[Required work]:
Only the pictures are to be left out; the listing itself is repeated exactly.

[Supplied material]:
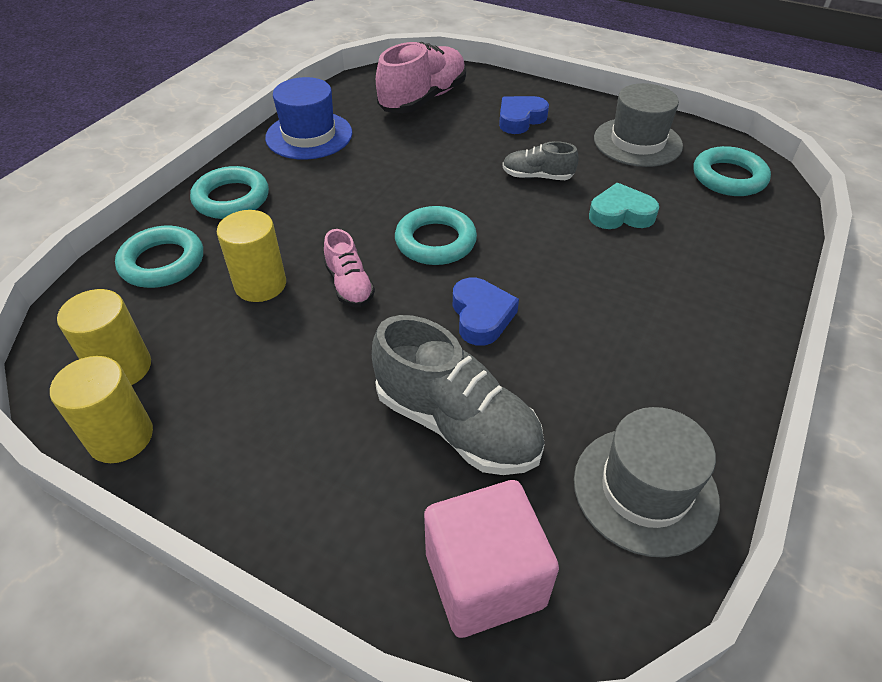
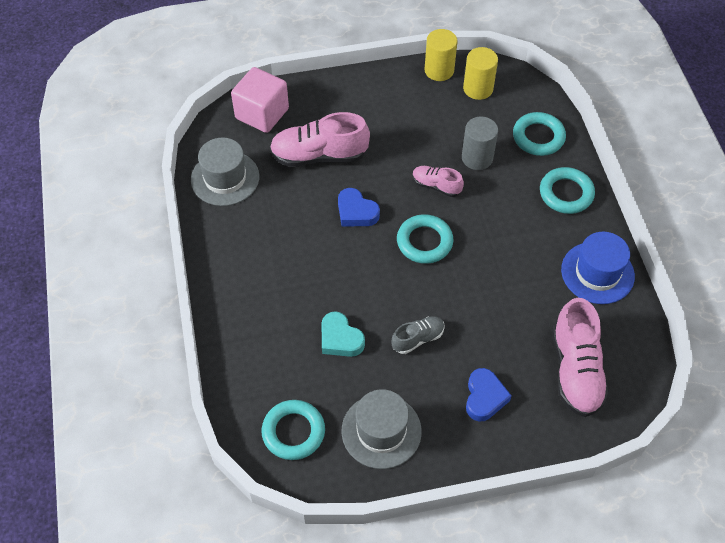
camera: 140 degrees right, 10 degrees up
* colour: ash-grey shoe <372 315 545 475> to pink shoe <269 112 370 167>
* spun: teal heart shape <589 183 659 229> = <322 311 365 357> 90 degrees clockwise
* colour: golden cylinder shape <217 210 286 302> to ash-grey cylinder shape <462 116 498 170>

[Task response]:
camera: 140 degrees right, 10 degrees up
* colour: ash-grey shoe <372 315 545 475> to pink shoe <269 112 370 167>
* spun: teal heart shape <589 183 659 229> = <322 311 365 357> 90 degrees clockwise
* colour: golden cylinder shape <217 210 286 302> to ash-grey cylinder shape <462 116 498 170>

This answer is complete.